● **Your instructions**
Write out the material below exactly, beginning at the line that contains "- → anneau/orange (no. 1 from left)" and ending with its last line, both ends included; write nothing else.

● **Given material**
=== Begin Enclosure ===

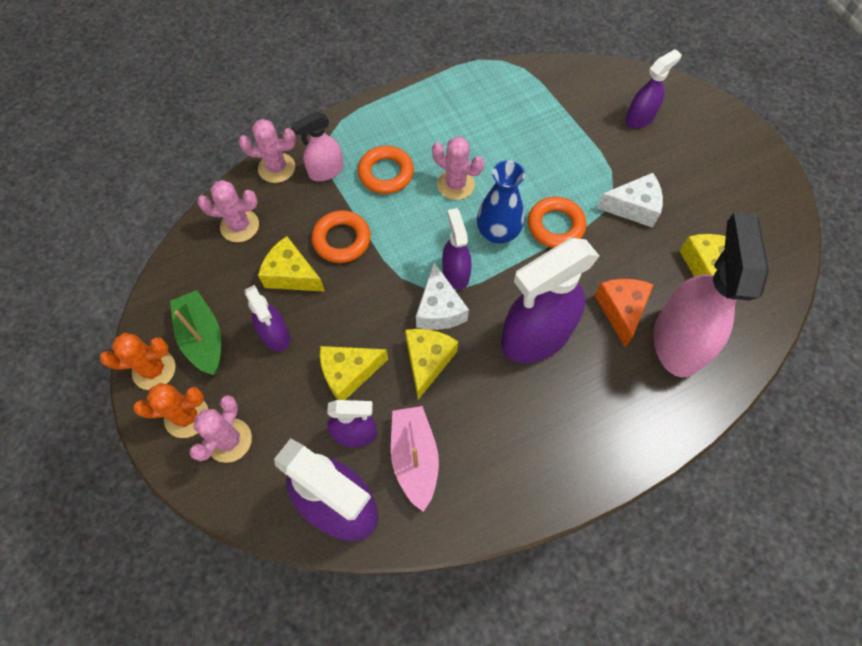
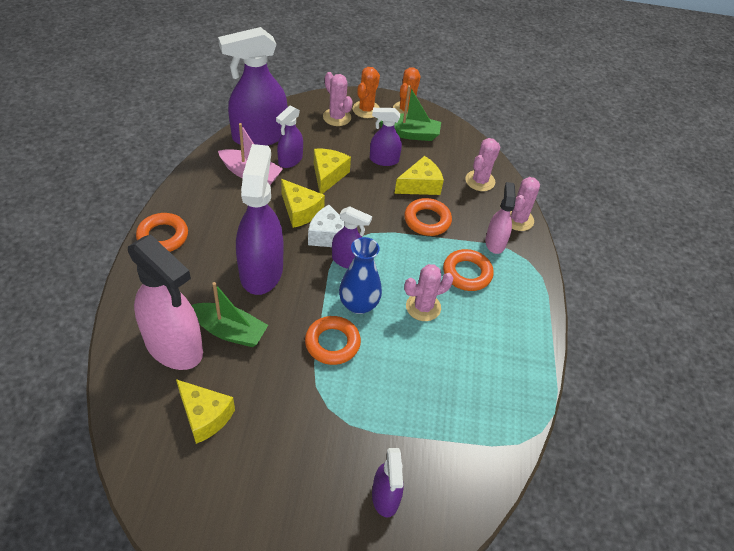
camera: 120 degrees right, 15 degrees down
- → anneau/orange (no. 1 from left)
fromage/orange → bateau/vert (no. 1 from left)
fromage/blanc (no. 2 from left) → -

=== End Enclosure ===

● **Solution**
- → anneau/orange (no. 1 from left)
fromage/orange → bateau/vert (no. 1 from left)
fromage/blanc (no. 2 from left) → -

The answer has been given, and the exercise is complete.